## TASK GOAL
Set out every line of the entries below as a numbered list, skipping any blank lines.

** Start RECORDS SHOWN **

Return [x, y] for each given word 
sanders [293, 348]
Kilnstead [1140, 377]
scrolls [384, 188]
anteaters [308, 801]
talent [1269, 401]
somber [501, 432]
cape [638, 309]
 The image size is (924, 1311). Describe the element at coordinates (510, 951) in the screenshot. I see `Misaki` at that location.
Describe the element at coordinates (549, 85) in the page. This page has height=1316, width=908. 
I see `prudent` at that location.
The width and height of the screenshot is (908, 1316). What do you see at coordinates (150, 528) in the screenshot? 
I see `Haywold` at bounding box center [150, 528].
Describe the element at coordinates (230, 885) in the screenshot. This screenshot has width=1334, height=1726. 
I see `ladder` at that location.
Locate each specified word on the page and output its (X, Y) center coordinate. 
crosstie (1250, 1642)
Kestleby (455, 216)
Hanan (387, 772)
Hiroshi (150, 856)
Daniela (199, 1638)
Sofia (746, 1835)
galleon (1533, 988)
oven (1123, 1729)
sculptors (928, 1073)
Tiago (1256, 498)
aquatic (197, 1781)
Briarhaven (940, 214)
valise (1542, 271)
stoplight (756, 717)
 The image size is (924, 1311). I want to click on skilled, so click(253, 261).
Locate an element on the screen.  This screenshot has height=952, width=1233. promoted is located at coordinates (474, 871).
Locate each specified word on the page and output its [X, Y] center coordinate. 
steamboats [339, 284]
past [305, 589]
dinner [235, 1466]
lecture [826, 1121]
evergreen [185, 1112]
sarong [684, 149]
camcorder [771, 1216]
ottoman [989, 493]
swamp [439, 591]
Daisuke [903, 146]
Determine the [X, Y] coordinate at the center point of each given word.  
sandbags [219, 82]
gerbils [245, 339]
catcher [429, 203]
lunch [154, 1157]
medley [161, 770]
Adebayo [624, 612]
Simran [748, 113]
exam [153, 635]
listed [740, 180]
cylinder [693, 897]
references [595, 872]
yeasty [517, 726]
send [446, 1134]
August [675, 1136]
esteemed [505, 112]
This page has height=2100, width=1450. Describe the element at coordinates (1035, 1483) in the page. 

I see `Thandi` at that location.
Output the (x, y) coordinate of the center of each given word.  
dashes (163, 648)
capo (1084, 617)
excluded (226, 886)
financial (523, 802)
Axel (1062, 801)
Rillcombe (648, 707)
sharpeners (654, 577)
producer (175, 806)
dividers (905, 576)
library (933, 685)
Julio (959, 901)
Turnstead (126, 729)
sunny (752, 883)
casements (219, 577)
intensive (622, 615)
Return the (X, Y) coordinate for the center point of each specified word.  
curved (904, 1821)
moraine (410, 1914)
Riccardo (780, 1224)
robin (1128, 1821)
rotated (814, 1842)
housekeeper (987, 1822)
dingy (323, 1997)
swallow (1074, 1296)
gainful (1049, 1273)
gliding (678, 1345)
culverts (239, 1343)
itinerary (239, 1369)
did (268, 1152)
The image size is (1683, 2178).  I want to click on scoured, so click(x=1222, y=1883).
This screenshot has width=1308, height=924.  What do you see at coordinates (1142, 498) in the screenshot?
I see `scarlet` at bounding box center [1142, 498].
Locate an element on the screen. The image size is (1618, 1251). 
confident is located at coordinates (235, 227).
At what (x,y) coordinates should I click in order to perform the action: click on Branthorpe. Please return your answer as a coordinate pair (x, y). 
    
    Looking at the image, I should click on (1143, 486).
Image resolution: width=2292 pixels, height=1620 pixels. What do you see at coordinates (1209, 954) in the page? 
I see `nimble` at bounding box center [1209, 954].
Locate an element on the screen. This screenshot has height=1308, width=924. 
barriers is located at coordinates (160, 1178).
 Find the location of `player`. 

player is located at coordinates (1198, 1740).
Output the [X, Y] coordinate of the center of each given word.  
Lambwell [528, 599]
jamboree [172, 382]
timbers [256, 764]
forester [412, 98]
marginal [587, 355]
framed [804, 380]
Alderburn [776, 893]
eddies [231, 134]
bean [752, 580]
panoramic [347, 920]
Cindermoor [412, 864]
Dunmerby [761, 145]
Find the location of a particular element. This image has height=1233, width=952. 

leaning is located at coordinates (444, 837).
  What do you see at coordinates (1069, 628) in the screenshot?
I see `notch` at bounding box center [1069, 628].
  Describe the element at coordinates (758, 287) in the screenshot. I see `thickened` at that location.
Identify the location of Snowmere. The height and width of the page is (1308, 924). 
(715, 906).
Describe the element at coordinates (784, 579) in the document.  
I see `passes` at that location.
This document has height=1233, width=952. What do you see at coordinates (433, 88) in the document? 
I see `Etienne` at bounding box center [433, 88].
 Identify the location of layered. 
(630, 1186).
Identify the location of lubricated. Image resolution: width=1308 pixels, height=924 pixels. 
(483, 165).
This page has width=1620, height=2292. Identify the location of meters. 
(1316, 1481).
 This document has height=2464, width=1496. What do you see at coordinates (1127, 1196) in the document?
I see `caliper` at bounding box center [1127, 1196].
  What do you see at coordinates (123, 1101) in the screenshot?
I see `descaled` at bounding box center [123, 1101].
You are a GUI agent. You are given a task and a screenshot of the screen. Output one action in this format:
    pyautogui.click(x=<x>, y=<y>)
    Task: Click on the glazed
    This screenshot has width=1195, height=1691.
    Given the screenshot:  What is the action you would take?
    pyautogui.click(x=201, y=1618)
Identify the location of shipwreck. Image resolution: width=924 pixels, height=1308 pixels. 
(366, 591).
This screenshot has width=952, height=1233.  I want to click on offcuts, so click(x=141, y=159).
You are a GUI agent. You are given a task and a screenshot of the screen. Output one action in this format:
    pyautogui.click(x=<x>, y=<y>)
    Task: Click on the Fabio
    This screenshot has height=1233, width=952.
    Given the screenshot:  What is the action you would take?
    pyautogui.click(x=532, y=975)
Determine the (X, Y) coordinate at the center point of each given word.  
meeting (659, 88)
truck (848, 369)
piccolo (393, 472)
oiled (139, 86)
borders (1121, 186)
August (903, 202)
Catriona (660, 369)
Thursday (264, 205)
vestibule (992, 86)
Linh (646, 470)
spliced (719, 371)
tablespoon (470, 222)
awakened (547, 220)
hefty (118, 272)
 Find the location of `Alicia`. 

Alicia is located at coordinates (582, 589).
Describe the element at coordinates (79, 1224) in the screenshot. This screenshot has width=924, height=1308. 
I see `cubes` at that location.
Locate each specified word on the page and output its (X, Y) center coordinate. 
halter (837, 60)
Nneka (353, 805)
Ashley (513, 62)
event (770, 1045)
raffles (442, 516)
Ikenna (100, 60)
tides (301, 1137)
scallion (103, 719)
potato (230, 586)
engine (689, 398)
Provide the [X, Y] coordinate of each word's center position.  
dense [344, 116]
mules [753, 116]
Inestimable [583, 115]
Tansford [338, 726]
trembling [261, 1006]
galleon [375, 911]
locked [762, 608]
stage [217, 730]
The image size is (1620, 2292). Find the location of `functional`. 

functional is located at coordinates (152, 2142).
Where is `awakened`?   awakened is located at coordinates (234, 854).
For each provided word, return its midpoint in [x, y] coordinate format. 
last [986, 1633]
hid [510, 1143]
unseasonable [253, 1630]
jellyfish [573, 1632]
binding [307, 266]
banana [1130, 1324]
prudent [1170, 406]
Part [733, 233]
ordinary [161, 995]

** End RECORDS SHOWN **

## RESULT FOR THIS TASK
1. Return [x, y] for each given word 
2. sanders [293, 348]
3. Kilnstead [1140, 377]
4. scrolls [384, 188]
5. anteaters [308, 801]
6. talent [1269, 401]
7. somber [501, 432]
8. cape [638, 309]
9.  The image size is (924, 1311). Describe the element at coordinates (510, 951) in the screenshot. I see `Misaki` at that location.
10. Describe the element at coordinates (549, 85) in the page. This page has height=1316, width=908. 
11. I see `prudent` at that location.
12. The width and height of the screenshot is (908, 1316). What do you see at coordinates (150, 528) in the screenshot? 
13. I see `Haywold` at bounding box center [150, 528].
14. Describe the element at coordinates (230, 885) in the screenshot. This screenshot has width=1334, height=1726. 
15. I see `ladder` at that location.
16. Locate each specified word on the page and output its (X, Y) center coordinate. 
17. crosstie (1250, 1642)
18. Kestleby (455, 216)
19. Hanan (387, 772)
20. Hiroshi (150, 856)
21. Daniela (199, 1638)
22. Sofia (746, 1835)
23. galleon (1533, 988)
24. oven (1123, 1729)
25. sculptors (928, 1073)
26. Tiago (1256, 498)
27. aquatic (197, 1781)
28. Briarhaven (940, 214)
29. valise (1542, 271)
30. stoplight (756, 717)
31.  The image size is (924, 1311). I want to click on skilled, so click(253, 261).
32. Locate an element on the screen.  This screenshot has height=952, width=1233. promoted is located at coordinates (474, 871).
33. Locate each specified word on the page and output its [X, Y] center coordinate. 
34. steamboats [339, 284]
35. past [305, 589]
36. dinner [235, 1466]
37. lecture [826, 1121]
38. evergreen [185, 1112]
39. sarong [684, 149]
40. camcorder [771, 1216]
41. ottoman [989, 493]
42. swamp [439, 591]
43. Daisuke [903, 146]
44. Determine the [X, Y] coordinate at the center point of each given word.  
45. sandbags [219, 82]
46. gerbils [245, 339]
47. catcher [429, 203]
48. lunch [154, 1157]
49. medley [161, 770]
50. Adebayo [624, 612]
51. Simran [748, 113]
52. exam [153, 635]
53. listed [740, 180]
54. cylinder [693, 897]
55. references [595, 872]
56. yeasty [517, 726]
57. send [446, 1134]
58. August [675, 1136]
59. esteemed [505, 112]
60. This page has height=2100, width=1450. Describe the element at coordinates (1035, 1483) in the page. 
61. I see `Thandi` at that location.
62. Output the (x, y) coordinate of the center of each given word.  
63. dashes (163, 648)
64. capo (1084, 617)
65. excluded (226, 886)
66. financial (523, 802)
67. Axel (1062, 801)
68. Rillcombe (648, 707)
69. sharpeners (654, 577)
70. producer (175, 806)
71. dividers (905, 576)
72. library (933, 685)
73. Julio (959, 901)
74. Turnstead (126, 729)
75. sunny (752, 883)
76. casements (219, 577)
77. intensive (622, 615)
78. Return the (X, Y) coordinate for the center point of each specified word.  
79. curved (904, 1821)
80. moraine (410, 1914)
81. Riccardo (780, 1224)
82. robin (1128, 1821)
83. rotated (814, 1842)
84. housekeeper (987, 1822)
85. dingy (323, 1997)
86. swallow (1074, 1296)
87. gainful (1049, 1273)
88. gliding (678, 1345)
89. culverts (239, 1343)
90. itinerary (239, 1369)
91. did (268, 1152)
92. The image size is (1683, 2178).  I want to click on scoured, so click(x=1222, y=1883).
93. This screenshot has width=1308, height=924.  What do you see at coordinates (1142, 498) in the screenshot?
94. I see `scarlet` at bounding box center [1142, 498].
95. Locate an element on the screen. The image size is (1618, 1251). 
96. confident is located at coordinates (235, 227).
97. At what (x,y) coordinates should I click in order to perform the action: click on Branthorpe. Please return your answer as a coordinate pair (x, y). 
98.     Looking at the image, I should click on (1143, 486).
99. Image resolution: width=2292 pixels, height=1620 pixels. What do you see at coordinates (1209, 954) in the page? 
100. I see `nimble` at bounding box center [1209, 954].
101. Locate an element on the screen. This screenshot has height=1308, width=924. 
102. barriers is located at coordinates (160, 1178).
103.  Find the location of `player`. 
104. player is located at coordinates (1198, 1740).
105. Output the [X, Y] coordinate of the center of each given word.  
106. Lambwell [528, 599]
107. jamboree [172, 382]
108. timbers [256, 764]
109. forester [412, 98]
110. marginal [587, 355]
111. framed [804, 380]
112. Alderburn [776, 893]
113. eddies [231, 134]
114. bean [752, 580]
115. panoramic [347, 920]
116. Cindermoor [412, 864]
117. Dunmerby [761, 145]
118. Find the location of a particular element. This image has height=1233, width=952. 
119. leaning is located at coordinates (444, 837).
120.   What do you see at coordinates (1069, 628) in the screenshot?
121. I see `notch` at bounding box center [1069, 628].
122.   Describe the element at coordinates (758, 287) in the screenshot. I see `thickened` at that location.
123. Identify the location of Snowmere. The height and width of the page is (1308, 924). 
124. (715, 906).
125. Describe the element at coordinates (784, 579) in the document.  
126. I see `passes` at that location.
127. This document has height=1233, width=952. What do you see at coordinates (433, 88) in the document? 
128. I see `Etienne` at bounding box center [433, 88].
129.  Identify the location of layered. 
130. (630, 1186).
131. Identify the location of lubricated. Image resolution: width=1308 pixels, height=924 pixels. 
132. (483, 165).
133. This page has width=1620, height=2292. Identify the location of meters. 
134. (1316, 1481).
135.  This document has height=2464, width=1496. What do you see at coordinates (1127, 1196) in the document?
136. I see `caliper` at bounding box center [1127, 1196].
137.   What do you see at coordinates (123, 1101) in the screenshot?
138. I see `descaled` at bounding box center [123, 1101].
139. You are a GUI agent. You are given a task and a screenshot of the screen. Output one action in this format:
140.     pyautogui.click(x=<x>, y=<y>)
141.     Task: Click on the glazed
142.     This screenshot has width=1195, height=1691.
143.     Given the screenshot:  What is the action you would take?
144.     pyautogui.click(x=201, y=1618)
145. Identify the location of shipwreck. Image resolution: width=924 pixels, height=1308 pixels. 
146. (366, 591).
147. This screenshot has width=952, height=1233.  I want to click on offcuts, so click(x=141, y=159).
148. You are a GUI agent. You are given a task and a screenshot of the screen. Output one action in this format:
149.     pyautogui.click(x=<x>, y=<y>)
150.     Task: Click on the Fabio
151.     This screenshot has height=1233, width=952.
152.     Given the screenshot:  What is the action you would take?
153.     pyautogui.click(x=532, y=975)
154. Determine the (X, Y) coordinate at the center point of each given word.  
155. meeting (659, 88)
156. truck (848, 369)
157. piccolo (393, 472)
158. oiled (139, 86)
159. borders (1121, 186)
160. August (903, 202)
161. Catriona (660, 369)
162. Thursday (264, 205)
163. vestibule (992, 86)
164. Linh (646, 470)
165. spliced (719, 371)
166. tablespoon (470, 222)
167. awakened (547, 220)
168. hefty (118, 272)
169.  Find the location of `Alicia`. 
170. Alicia is located at coordinates (582, 589).
171. Describe the element at coordinates (79, 1224) in the screenshot. This screenshot has width=924, height=1308. 
172. I see `cubes` at that location.
173. Locate each specified word on the page and output its (X, Y) center coordinate. 
174. halter (837, 60)
175. Nneka (353, 805)
176. Ashley (513, 62)
177. event (770, 1045)
178. raffles (442, 516)
179. Ikenna (100, 60)
180. tides (301, 1137)
181. scallion (103, 719)
182. potato (230, 586)
183. engine (689, 398)
184. Provide the [X, Y] coordinate of each word's center position.  
185. dense [344, 116]
186. mules [753, 116]
187. Inestimable [583, 115]
188. Tansford [338, 726]
189. trembling [261, 1006]
190. galleon [375, 911]
191. locked [762, 608]
192. stage [217, 730]
193. The image size is (1620, 2292). Find the location of `functional`. 
194. functional is located at coordinates (152, 2142).
195. Where is `awakened`?   awakened is located at coordinates (234, 854).
196. For each provided word, return its midpoint in [x, y] coordinate format. 
197. last [986, 1633]
198. hid [510, 1143]
199. unseasonable [253, 1630]
200. jellyfish [573, 1632]
201. binding [307, 266]
202. banana [1130, 1324]
203. prudent [1170, 406]
204. Part [733, 233]
205. ordinary [161, 995]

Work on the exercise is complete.